(Beginning of DATA SUPPLIED)

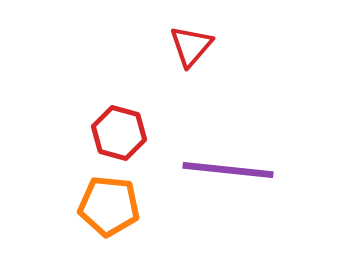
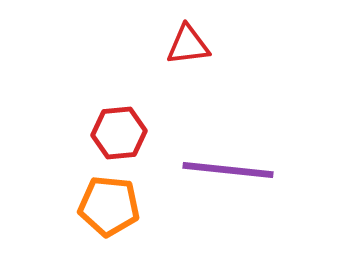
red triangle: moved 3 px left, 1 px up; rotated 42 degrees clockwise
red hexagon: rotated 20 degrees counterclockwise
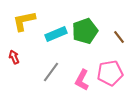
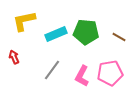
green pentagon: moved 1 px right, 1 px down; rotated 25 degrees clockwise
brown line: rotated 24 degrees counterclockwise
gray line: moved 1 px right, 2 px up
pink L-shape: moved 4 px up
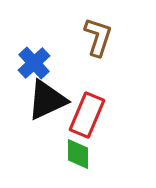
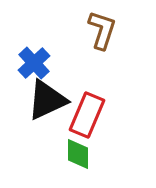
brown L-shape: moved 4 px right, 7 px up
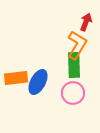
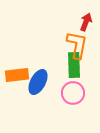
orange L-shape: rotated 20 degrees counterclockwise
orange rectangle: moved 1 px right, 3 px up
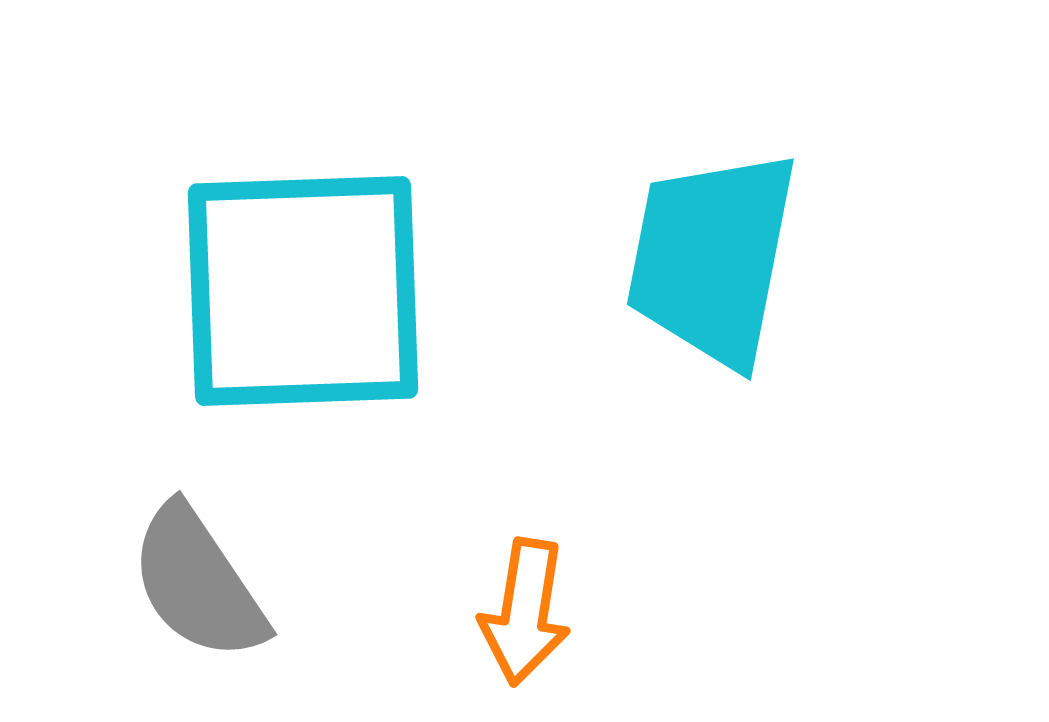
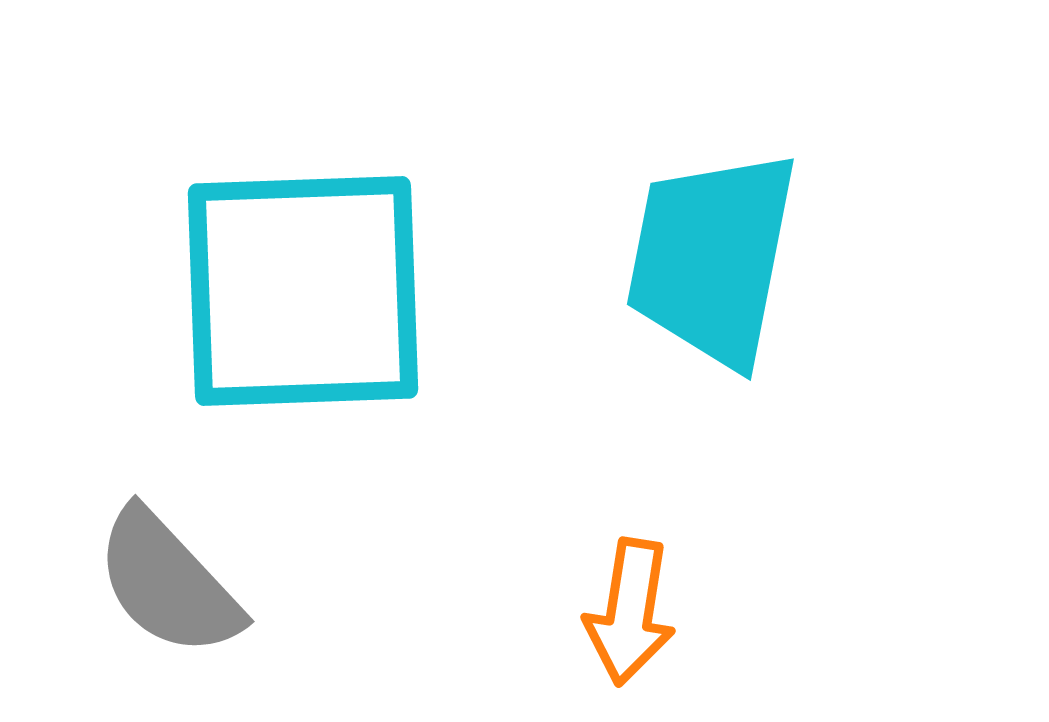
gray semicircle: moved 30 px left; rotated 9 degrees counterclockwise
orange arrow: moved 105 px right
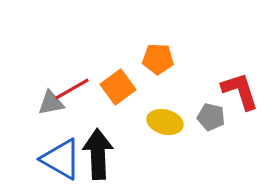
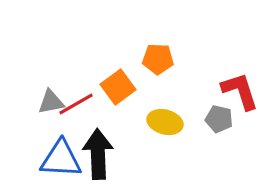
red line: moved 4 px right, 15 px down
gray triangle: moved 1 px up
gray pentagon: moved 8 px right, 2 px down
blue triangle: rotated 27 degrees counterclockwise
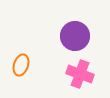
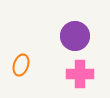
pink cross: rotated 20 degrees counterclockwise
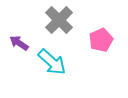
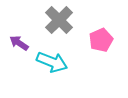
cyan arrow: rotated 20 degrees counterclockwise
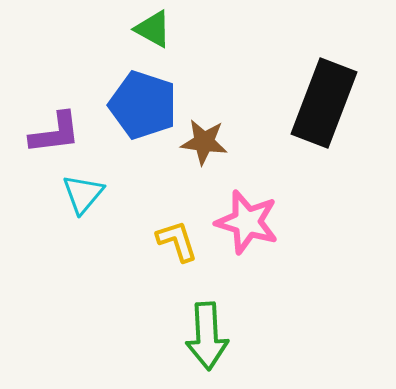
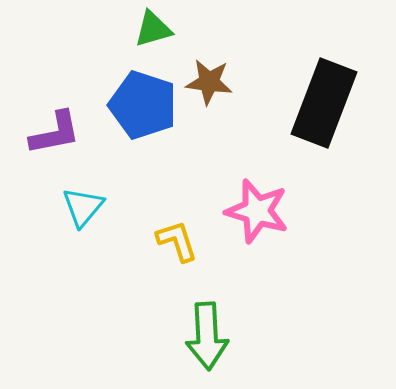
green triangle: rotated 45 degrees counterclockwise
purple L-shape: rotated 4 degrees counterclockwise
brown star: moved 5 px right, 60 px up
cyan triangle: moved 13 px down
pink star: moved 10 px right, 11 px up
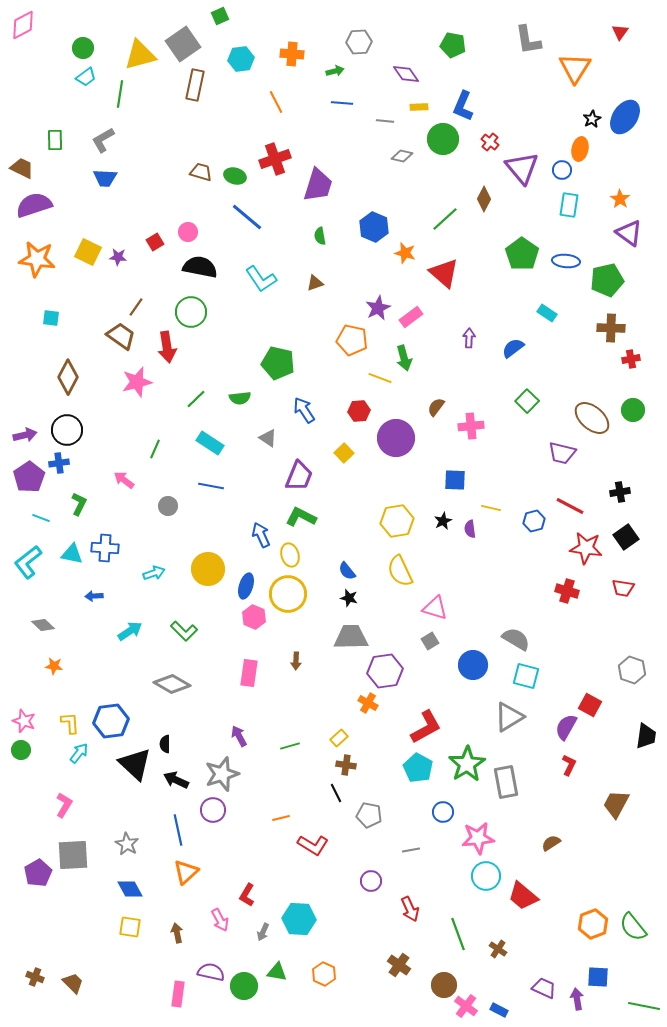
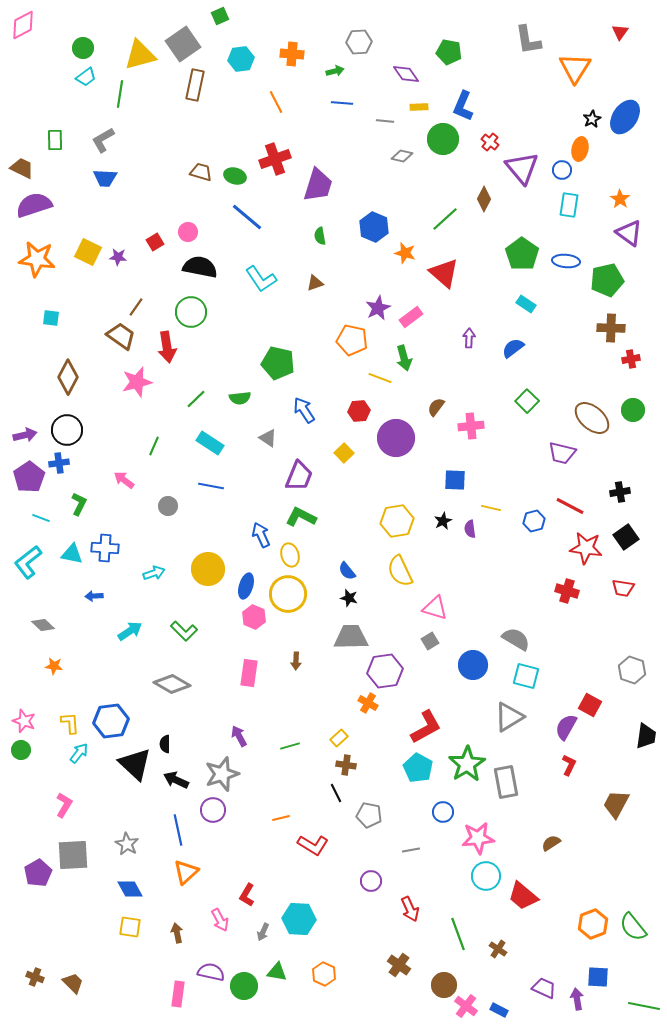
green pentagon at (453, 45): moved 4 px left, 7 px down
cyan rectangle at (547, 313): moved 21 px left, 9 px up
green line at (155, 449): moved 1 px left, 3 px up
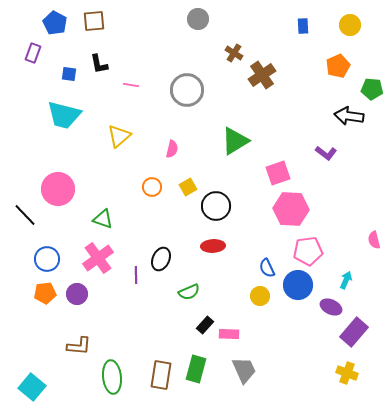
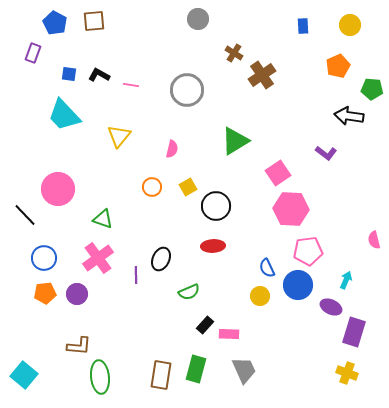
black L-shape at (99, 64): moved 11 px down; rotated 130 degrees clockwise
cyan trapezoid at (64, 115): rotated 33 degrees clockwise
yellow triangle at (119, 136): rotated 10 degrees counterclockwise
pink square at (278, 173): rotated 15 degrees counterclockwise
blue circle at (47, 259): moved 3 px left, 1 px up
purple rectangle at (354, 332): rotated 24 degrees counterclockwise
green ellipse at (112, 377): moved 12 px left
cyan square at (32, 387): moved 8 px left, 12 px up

(End of DATA SUPPLIED)

## HOW TO COMPLETE THIS TASK
The entire listing above is to be copied exactly, with all pictures omitted.

## FINISHED TASK
red triangle: moved 3 px left, 1 px up; rotated 42 degrees clockwise
red hexagon: rotated 20 degrees counterclockwise
green pentagon: moved 1 px right, 1 px down; rotated 25 degrees clockwise
brown line: rotated 24 degrees counterclockwise
gray line: moved 1 px right, 2 px up
pink L-shape: moved 4 px up
brown L-shape: moved 4 px right, 7 px up
orange L-shape: rotated 20 degrees counterclockwise
orange rectangle: moved 1 px right, 3 px up
gray semicircle: moved 30 px left; rotated 9 degrees counterclockwise
orange arrow: moved 105 px right
red line: moved 4 px right, 15 px down
gray triangle: moved 1 px up
gray pentagon: moved 8 px right, 2 px down
blue triangle: rotated 27 degrees counterclockwise
pink cross: rotated 20 degrees counterclockwise
cyan arrow: rotated 20 degrees counterclockwise
green triangle: rotated 45 degrees counterclockwise
purple L-shape: rotated 4 degrees counterclockwise
brown star: moved 5 px right, 60 px up
cyan triangle: moved 13 px down
pink star: moved 10 px right, 11 px up
green pentagon at (453, 45): moved 4 px left, 7 px down
cyan rectangle at (547, 313): moved 21 px left, 9 px up
green line at (155, 449): moved 1 px left, 3 px up
black L-shape at (99, 64): moved 11 px down; rotated 130 degrees clockwise
cyan trapezoid at (64, 115): rotated 33 degrees clockwise
yellow triangle at (119, 136): rotated 10 degrees counterclockwise
pink square at (278, 173): rotated 15 degrees counterclockwise
blue circle at (47, 259): moved 3 px left, 1 px up
purple rectangle at (354, 332): rotated 24 degrees counterclockwise
green ellipse at (112, 377): moved 12 px left
cyan square at (32, 387): moved 8 px left, 12 px up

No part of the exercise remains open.